**What this task involves**
Filter the entries for the word "brush". Copy each line that has it.

#### Provided data

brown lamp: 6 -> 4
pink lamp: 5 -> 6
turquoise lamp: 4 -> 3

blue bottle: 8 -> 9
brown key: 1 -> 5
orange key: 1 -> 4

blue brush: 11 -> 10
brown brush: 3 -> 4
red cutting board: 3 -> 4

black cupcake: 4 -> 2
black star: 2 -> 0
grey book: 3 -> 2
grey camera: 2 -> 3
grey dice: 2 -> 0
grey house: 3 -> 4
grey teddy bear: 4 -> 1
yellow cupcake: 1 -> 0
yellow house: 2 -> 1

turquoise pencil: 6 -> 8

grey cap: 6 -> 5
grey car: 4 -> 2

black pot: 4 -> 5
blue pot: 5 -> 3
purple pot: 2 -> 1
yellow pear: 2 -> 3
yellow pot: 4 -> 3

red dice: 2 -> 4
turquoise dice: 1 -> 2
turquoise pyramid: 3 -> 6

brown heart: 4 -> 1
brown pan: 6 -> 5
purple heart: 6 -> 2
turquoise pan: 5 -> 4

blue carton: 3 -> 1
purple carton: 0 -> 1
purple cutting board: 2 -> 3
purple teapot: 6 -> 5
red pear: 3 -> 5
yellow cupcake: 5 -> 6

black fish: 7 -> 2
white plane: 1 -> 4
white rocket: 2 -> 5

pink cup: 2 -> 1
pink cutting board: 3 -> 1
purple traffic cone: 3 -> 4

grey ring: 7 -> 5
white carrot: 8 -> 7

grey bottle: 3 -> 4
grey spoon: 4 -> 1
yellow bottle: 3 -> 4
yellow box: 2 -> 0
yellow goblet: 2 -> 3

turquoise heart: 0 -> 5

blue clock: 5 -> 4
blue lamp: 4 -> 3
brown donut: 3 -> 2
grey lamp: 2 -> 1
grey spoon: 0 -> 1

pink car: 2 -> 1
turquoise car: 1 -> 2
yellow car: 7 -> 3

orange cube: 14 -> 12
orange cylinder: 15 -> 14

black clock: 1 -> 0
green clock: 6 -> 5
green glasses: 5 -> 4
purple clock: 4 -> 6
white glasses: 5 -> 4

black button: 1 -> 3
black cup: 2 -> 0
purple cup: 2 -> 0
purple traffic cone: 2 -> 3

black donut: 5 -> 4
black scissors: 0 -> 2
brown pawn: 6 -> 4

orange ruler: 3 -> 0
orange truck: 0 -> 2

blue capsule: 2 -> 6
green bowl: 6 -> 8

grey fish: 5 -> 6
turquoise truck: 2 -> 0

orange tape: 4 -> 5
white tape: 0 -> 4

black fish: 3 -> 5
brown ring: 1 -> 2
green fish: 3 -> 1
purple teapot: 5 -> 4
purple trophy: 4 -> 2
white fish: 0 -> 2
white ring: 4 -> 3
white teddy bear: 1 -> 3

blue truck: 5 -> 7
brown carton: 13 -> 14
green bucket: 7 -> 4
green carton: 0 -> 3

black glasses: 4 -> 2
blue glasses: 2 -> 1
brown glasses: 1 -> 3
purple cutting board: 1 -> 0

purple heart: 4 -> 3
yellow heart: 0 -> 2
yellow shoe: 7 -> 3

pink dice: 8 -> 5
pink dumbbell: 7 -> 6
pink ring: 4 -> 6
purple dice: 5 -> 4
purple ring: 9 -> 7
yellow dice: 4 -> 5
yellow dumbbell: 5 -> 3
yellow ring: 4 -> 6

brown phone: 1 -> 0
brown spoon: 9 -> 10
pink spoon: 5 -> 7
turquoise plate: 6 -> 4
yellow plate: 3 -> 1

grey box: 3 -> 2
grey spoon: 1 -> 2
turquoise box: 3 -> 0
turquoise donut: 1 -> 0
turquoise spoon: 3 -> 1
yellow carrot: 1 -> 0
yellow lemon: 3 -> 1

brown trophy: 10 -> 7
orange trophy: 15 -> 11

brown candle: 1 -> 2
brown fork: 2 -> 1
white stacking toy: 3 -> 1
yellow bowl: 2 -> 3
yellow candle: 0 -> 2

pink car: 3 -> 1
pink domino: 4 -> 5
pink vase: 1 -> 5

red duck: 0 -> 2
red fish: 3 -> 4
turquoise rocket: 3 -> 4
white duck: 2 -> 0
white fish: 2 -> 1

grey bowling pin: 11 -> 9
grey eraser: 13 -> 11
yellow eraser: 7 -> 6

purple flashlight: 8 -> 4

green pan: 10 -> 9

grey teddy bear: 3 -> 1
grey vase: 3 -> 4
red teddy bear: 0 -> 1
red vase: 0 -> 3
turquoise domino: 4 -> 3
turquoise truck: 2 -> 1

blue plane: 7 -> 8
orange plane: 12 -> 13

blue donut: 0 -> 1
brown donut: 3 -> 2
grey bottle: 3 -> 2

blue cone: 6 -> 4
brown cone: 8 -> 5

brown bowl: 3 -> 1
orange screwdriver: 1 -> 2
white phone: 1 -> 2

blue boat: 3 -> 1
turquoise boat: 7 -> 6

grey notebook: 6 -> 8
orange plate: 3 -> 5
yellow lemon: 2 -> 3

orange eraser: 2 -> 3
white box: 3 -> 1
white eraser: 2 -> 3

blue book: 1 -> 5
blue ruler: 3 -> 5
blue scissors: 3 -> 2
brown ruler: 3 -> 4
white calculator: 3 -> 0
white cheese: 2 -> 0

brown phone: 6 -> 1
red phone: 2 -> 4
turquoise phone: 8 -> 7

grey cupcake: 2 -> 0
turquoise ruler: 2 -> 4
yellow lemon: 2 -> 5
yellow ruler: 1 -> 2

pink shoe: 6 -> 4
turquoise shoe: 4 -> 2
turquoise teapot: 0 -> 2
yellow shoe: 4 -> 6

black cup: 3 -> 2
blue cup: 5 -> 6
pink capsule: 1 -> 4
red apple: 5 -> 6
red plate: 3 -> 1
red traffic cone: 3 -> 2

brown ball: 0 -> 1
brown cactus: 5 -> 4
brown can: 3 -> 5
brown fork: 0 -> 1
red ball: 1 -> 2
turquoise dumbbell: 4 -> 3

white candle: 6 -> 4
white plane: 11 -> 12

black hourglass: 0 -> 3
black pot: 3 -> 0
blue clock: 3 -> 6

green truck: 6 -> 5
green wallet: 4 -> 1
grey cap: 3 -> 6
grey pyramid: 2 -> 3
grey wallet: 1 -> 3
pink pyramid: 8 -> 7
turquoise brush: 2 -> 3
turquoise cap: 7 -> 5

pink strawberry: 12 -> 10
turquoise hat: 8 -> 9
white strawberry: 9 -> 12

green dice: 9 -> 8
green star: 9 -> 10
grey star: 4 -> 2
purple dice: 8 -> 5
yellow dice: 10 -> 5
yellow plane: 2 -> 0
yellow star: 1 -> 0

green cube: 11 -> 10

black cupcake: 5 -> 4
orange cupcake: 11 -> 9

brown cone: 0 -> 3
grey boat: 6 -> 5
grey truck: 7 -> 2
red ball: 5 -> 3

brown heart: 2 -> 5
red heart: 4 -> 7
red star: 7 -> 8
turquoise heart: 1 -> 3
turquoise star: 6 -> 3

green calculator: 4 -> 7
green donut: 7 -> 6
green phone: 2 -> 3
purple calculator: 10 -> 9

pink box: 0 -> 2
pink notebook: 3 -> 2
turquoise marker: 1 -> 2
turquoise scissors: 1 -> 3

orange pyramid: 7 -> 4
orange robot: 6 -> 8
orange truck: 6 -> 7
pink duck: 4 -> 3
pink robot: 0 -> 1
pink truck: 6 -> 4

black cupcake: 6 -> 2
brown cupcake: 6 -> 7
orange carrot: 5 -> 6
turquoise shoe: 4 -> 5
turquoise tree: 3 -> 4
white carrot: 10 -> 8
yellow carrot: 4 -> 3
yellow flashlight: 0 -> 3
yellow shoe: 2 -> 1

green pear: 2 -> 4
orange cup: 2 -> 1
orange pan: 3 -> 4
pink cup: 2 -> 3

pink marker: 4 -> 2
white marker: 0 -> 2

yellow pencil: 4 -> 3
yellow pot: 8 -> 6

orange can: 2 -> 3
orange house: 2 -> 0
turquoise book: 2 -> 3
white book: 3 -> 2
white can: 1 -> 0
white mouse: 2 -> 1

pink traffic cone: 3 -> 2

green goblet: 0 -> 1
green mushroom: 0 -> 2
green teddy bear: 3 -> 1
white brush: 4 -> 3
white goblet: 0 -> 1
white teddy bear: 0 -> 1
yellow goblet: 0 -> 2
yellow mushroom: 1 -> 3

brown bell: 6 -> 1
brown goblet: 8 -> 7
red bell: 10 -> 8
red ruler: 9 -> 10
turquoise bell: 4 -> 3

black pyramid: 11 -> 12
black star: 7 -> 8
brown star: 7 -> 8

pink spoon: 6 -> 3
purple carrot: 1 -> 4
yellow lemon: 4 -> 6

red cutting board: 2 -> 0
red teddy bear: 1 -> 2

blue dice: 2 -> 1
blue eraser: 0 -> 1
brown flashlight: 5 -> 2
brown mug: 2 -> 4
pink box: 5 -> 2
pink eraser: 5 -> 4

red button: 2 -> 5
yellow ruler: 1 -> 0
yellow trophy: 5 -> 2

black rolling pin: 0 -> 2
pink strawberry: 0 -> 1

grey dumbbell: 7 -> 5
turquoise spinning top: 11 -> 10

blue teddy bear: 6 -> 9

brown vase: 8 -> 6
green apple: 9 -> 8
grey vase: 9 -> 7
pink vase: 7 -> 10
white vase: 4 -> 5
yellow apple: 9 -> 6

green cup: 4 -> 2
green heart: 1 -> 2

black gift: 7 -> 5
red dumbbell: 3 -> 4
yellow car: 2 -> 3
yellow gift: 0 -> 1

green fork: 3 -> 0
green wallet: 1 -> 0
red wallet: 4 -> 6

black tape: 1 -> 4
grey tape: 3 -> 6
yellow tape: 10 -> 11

########

**Task answer**
blue brush: 11 -> 10
brown brush: 3 -> 4
turquoise brush: 2 -> 3
white brush: 4 -> 3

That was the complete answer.